Work instructions:
Pull every line holding the word "none" out of the data and copy it.

Exercise data:
====================

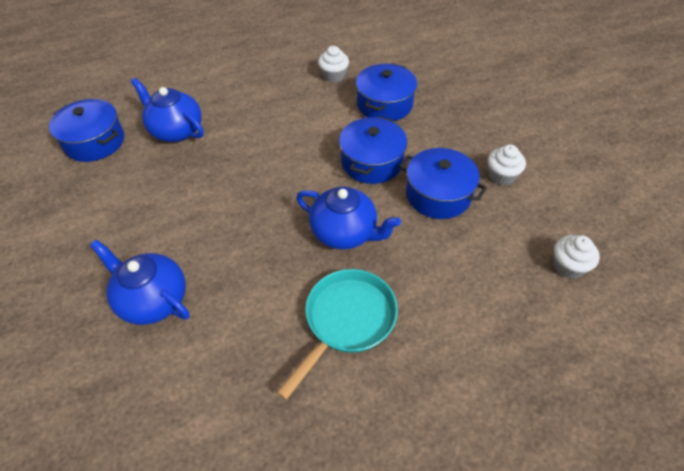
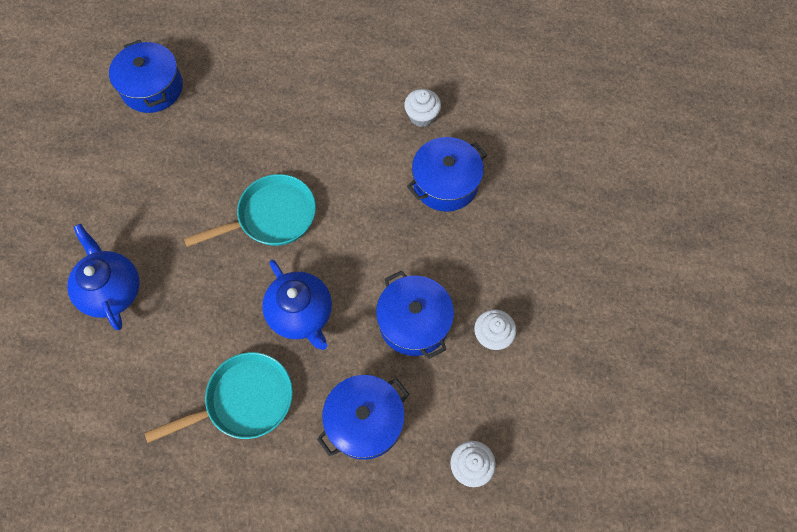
camera: 30 degrees right, 15 degrees up
(176, 131) = (228, 112): blue teapot -> none
(266, 180) = (271, 217): none -> turquoise pan
(372, 162) = (380, 249): blue pot -> blue pot (365, 421)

====================

Exercise output:
(176, 131) = (228, 112): blue teapot -> none
(266, 180) = (271, 217): none -> turquoise pan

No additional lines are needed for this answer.